*What the exercise asks*
Exactly the lines from the one with "turquoise box: 1 -> 2" through the final line of the entries, and nothing else, should appear in the answer; no pictures go in it.

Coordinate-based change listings
▼

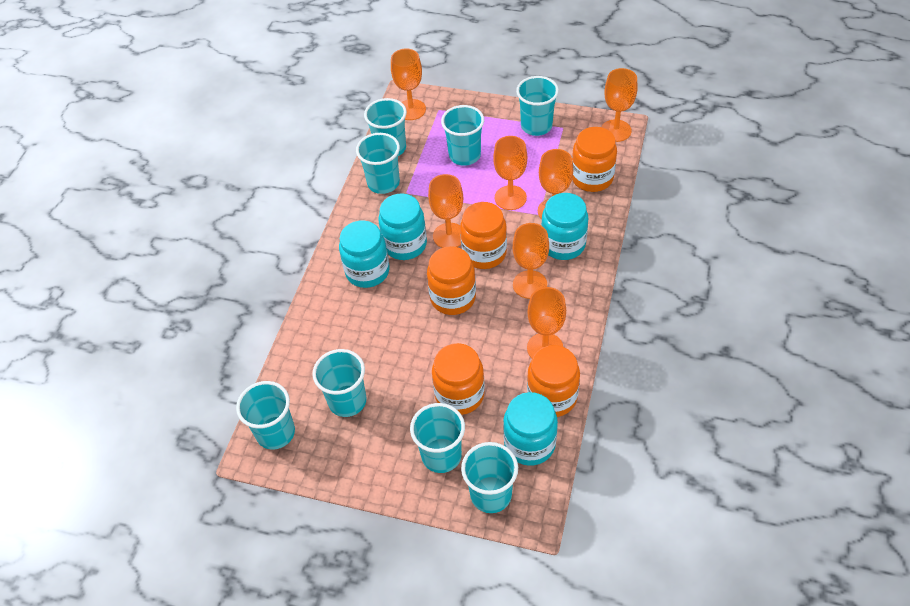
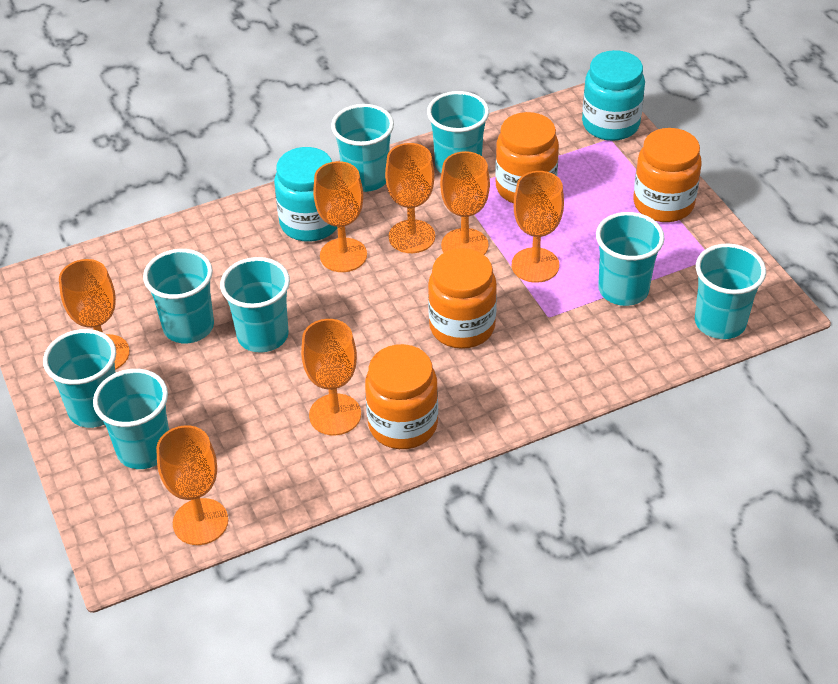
orange jar: 5 -> 4
turquoise jar: 4 -> 2

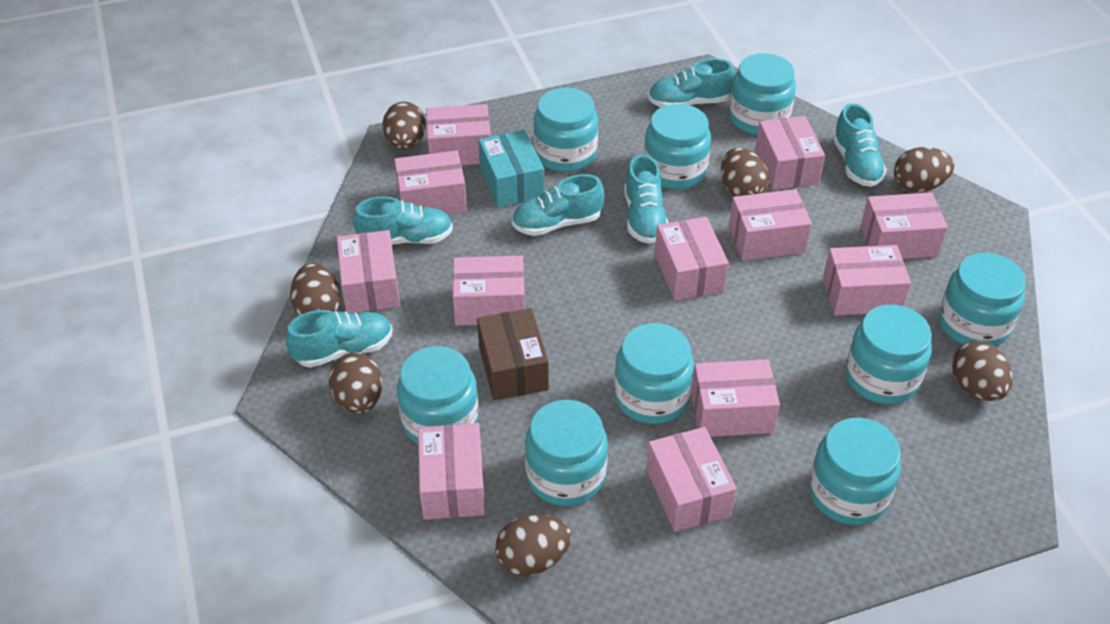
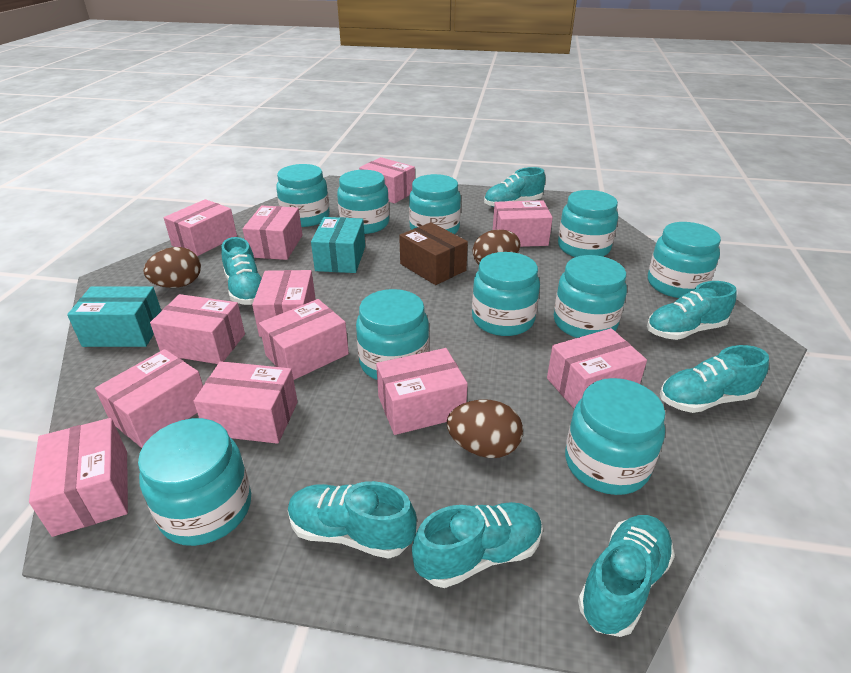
brown egg: 7 -> 3
turquoise box: 1 -> 2
turquoise jar: 9 -> 10
turquoise shoe: 6 -> 7

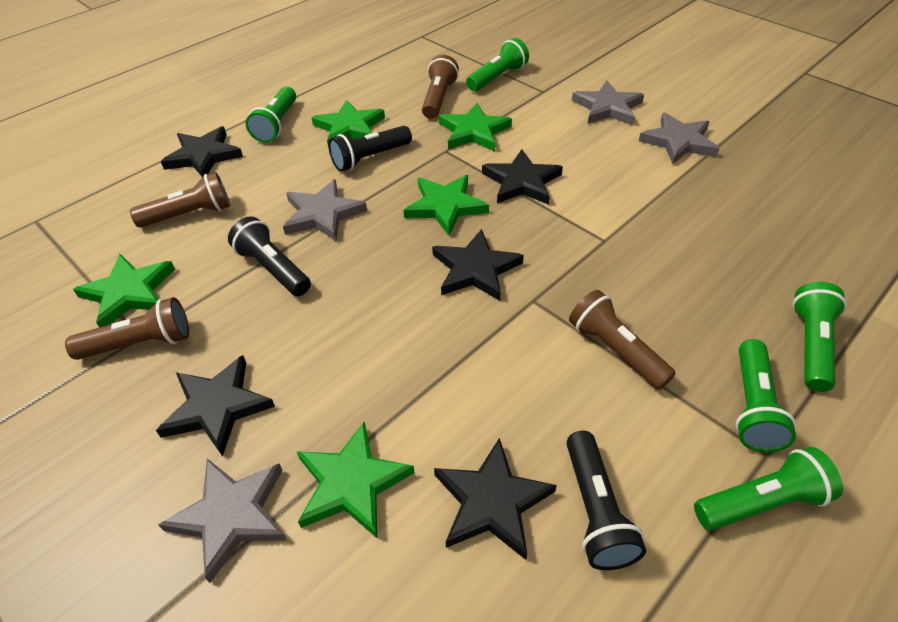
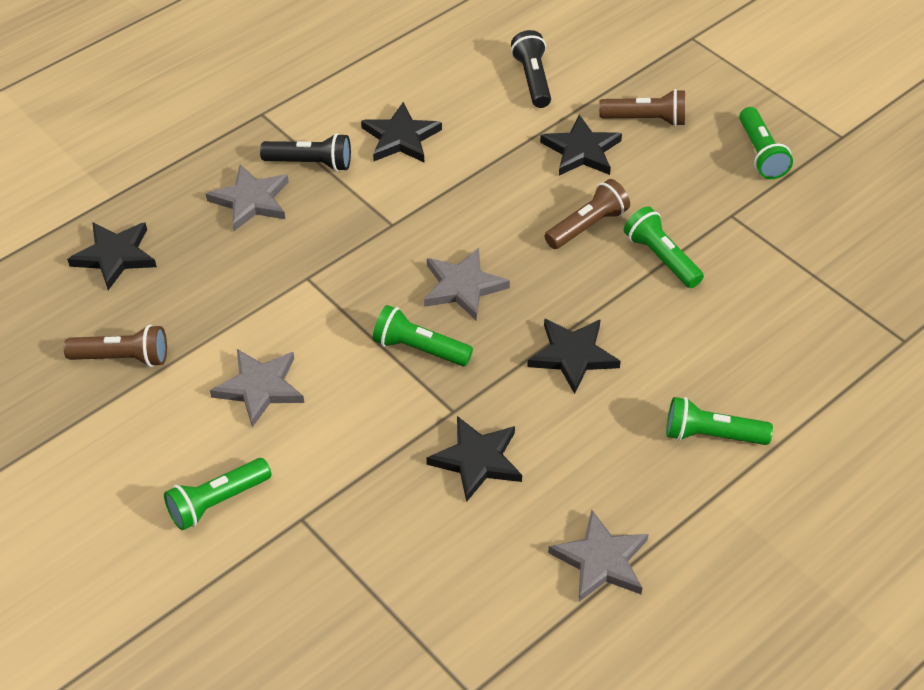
black flashlight: 3 -> 2
brown flashlight: 4 -> 3
green star: 5 -> 0

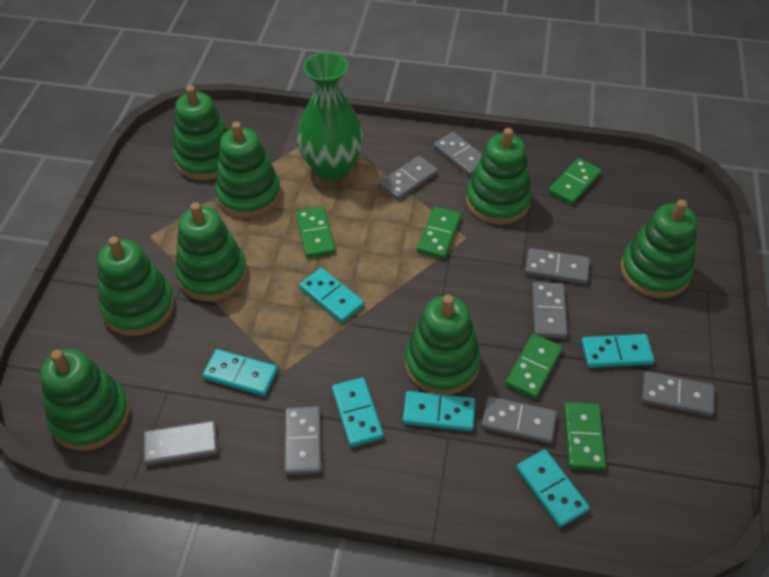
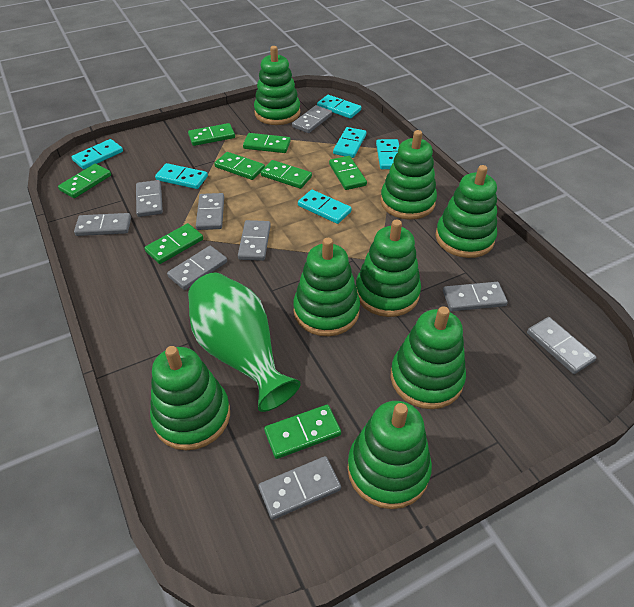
green domino: 5 -> 8
grey domino: 8 -> 9

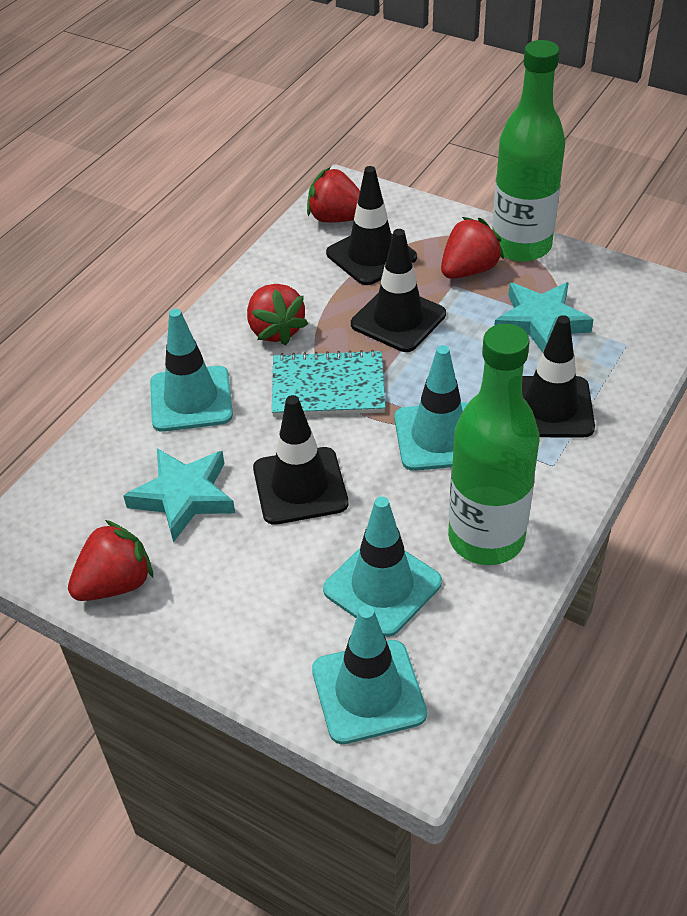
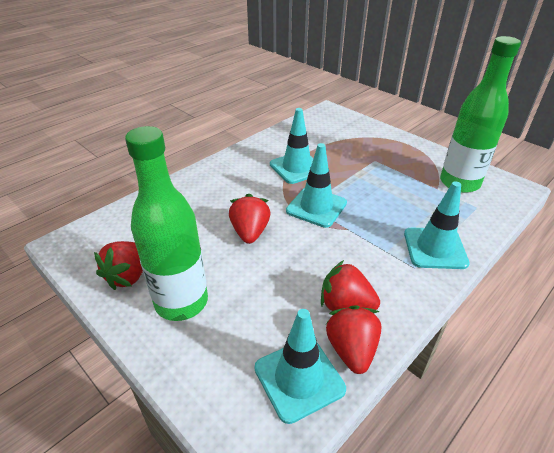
black traffic cone: 4 -> 0
turquoise notebook: 1 -> 0
turquoise star: 2 -> 0

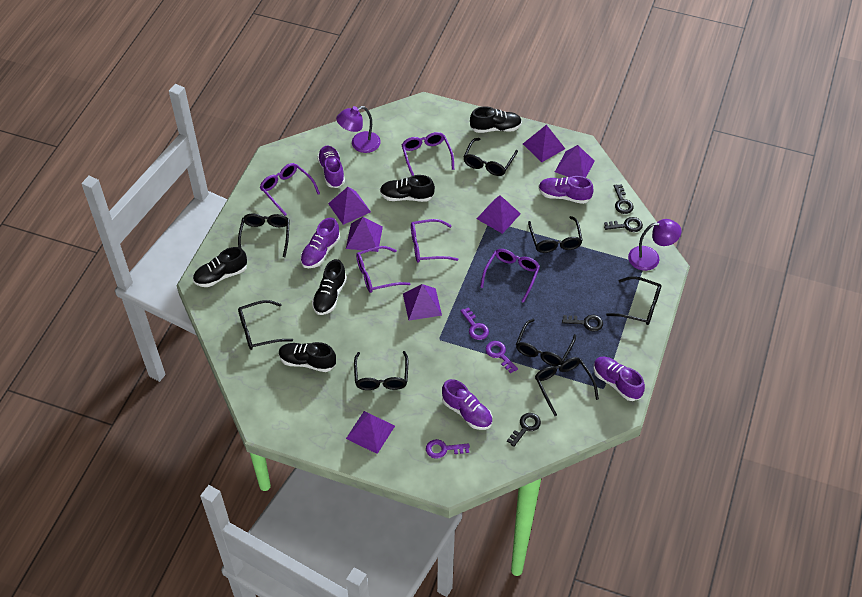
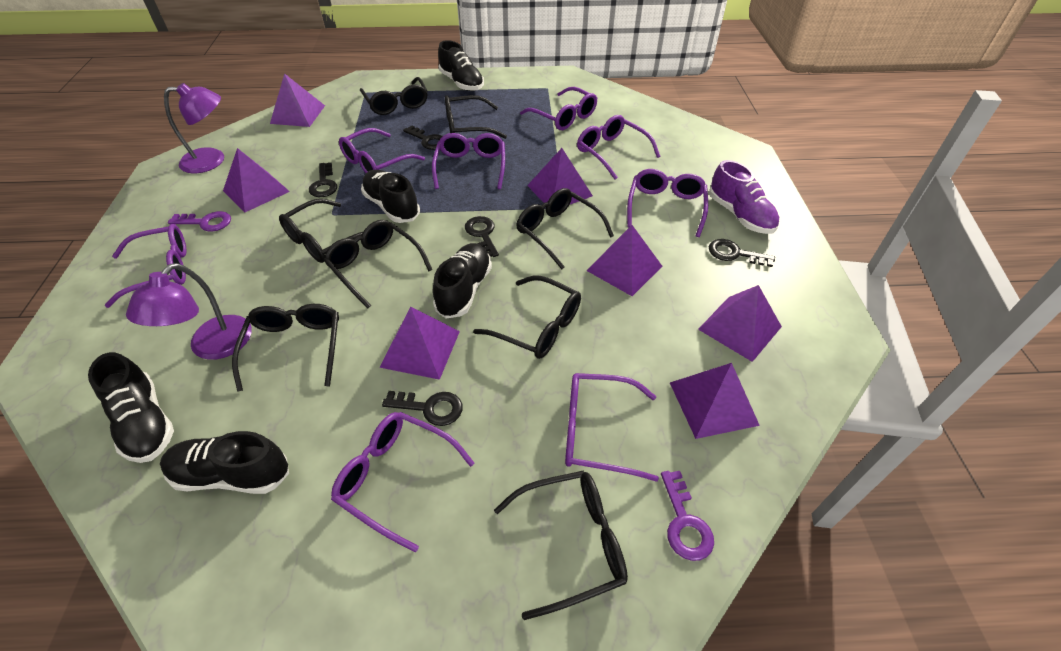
black key: 4 -> 5
purple glasses: 5 -> 8
purple key: 3 -> 2
purple shoe: 5 -> 1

▲

*Task answer*
turquoise box: 1 -> 2
turquoise jar: 9 -> 10
turquoise shoe: 6 -> 7

black flashlight: 3 -> 2
brown flashlight: 4 -> 3
green star: 5 -> 0

green domino: 5 -> 8
grey domino: 8 -> 9

black traffic cone: 4 -> 0
turquoise notebook: 1 -> 0
turquoise star: 2 -> 0

black key: 4 -> 5
purple glasses: 5 -> 8
purple key: 3 -> 2
purple shoe: 5 -> 1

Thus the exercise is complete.